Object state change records
= = = = = = =

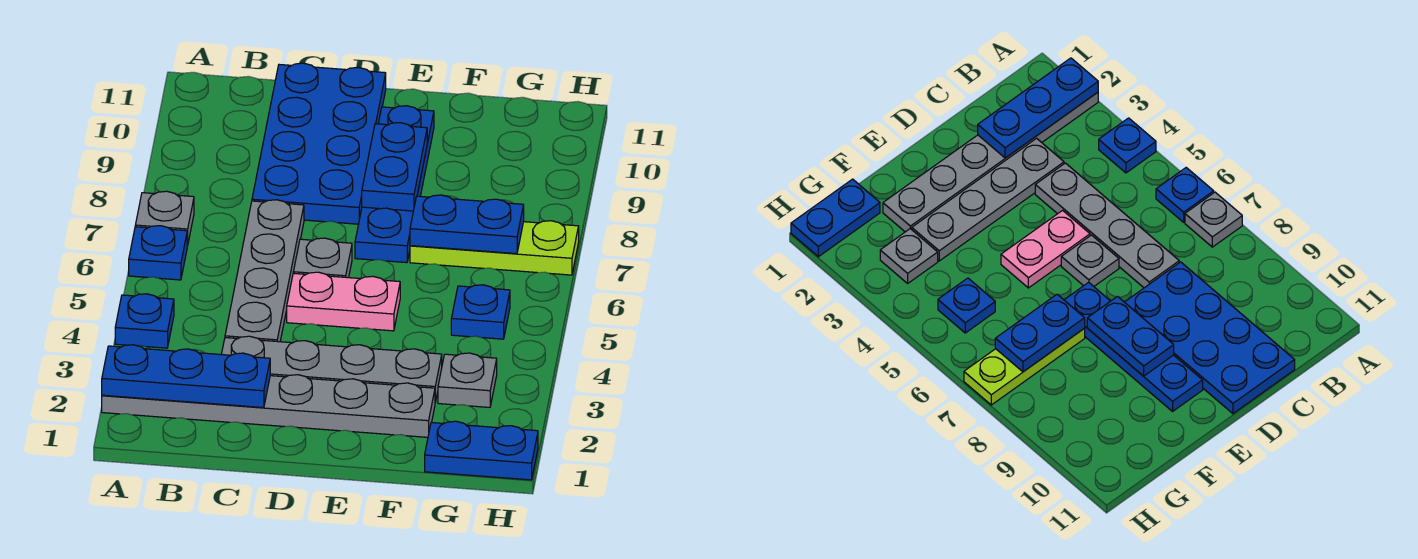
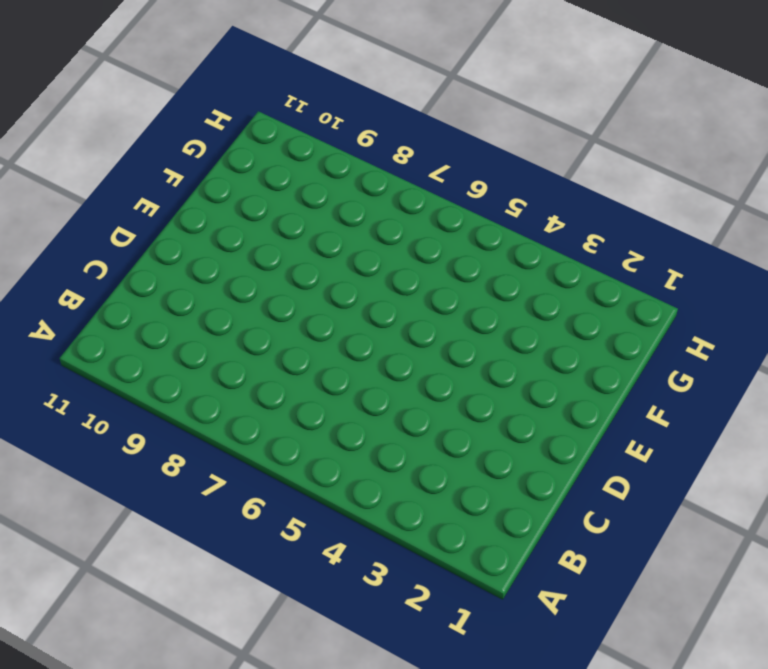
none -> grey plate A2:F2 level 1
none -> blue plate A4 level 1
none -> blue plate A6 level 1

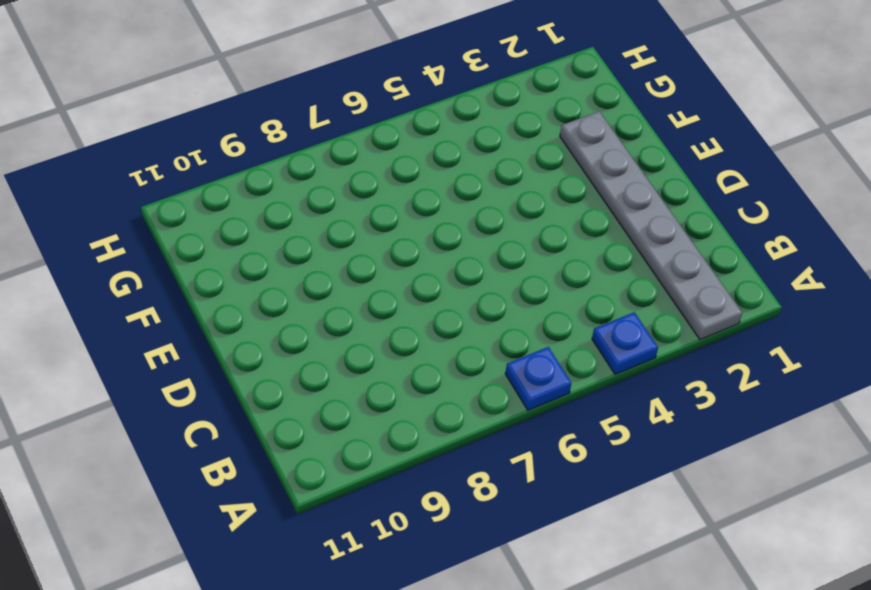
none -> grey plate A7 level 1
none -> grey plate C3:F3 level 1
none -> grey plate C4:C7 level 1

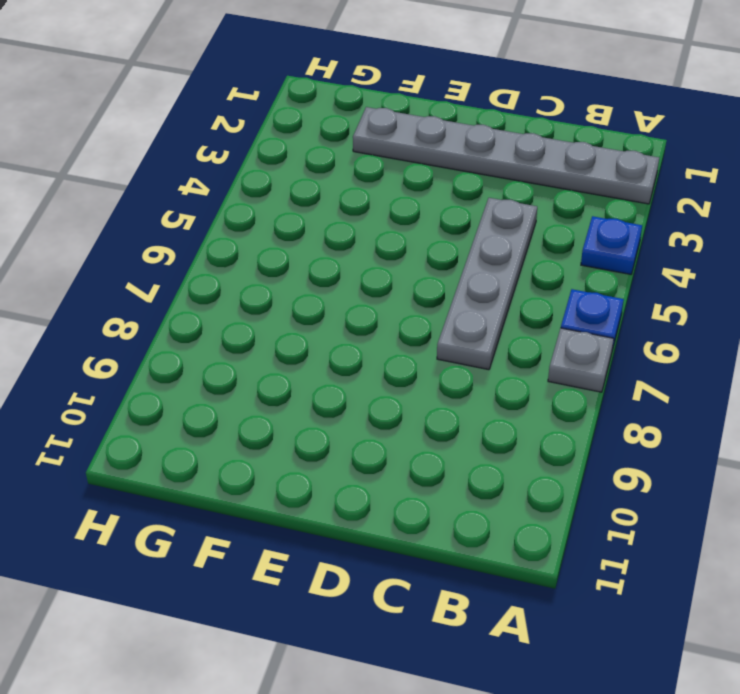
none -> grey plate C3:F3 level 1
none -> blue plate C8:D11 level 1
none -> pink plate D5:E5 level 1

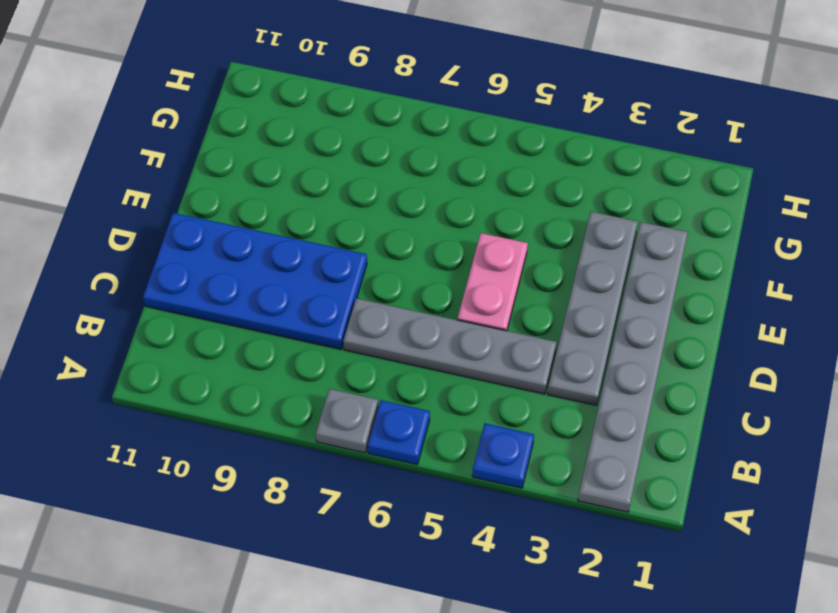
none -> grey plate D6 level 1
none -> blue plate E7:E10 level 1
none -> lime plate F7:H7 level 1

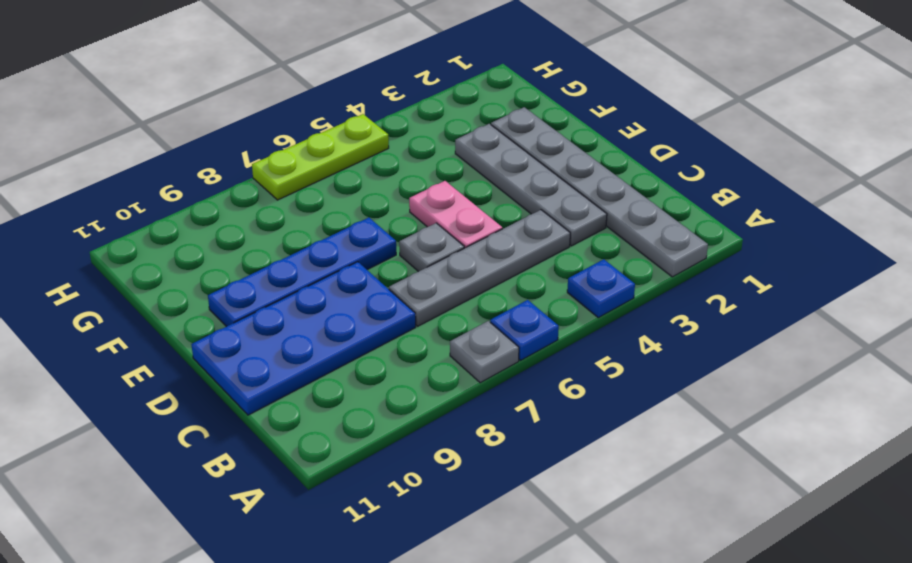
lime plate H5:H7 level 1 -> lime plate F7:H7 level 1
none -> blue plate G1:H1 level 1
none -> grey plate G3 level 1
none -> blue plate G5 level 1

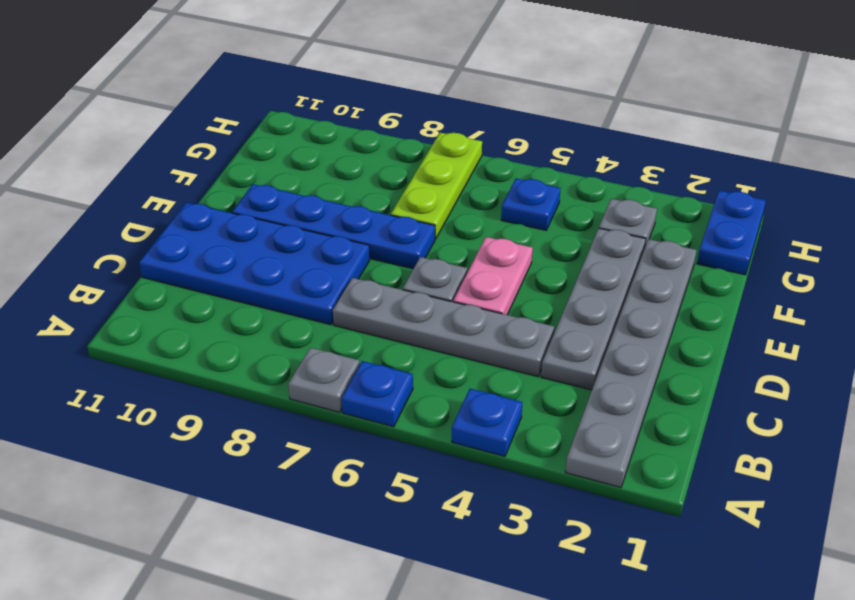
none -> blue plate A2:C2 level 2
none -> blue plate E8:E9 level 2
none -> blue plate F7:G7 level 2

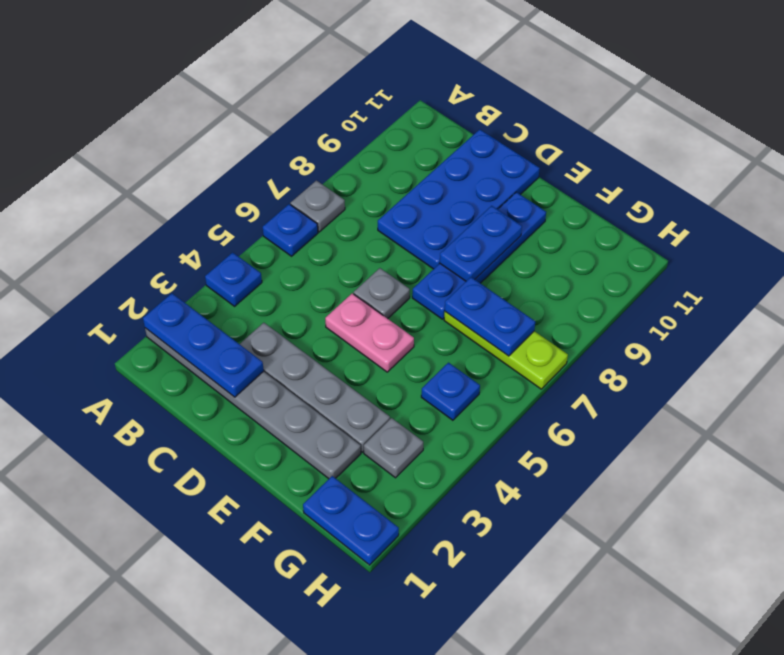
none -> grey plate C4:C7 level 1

= = = = = = =

Work task
Going line by line through the data, tally each one that includes the string "lime", and answer with the tally only.

Solution to this task
2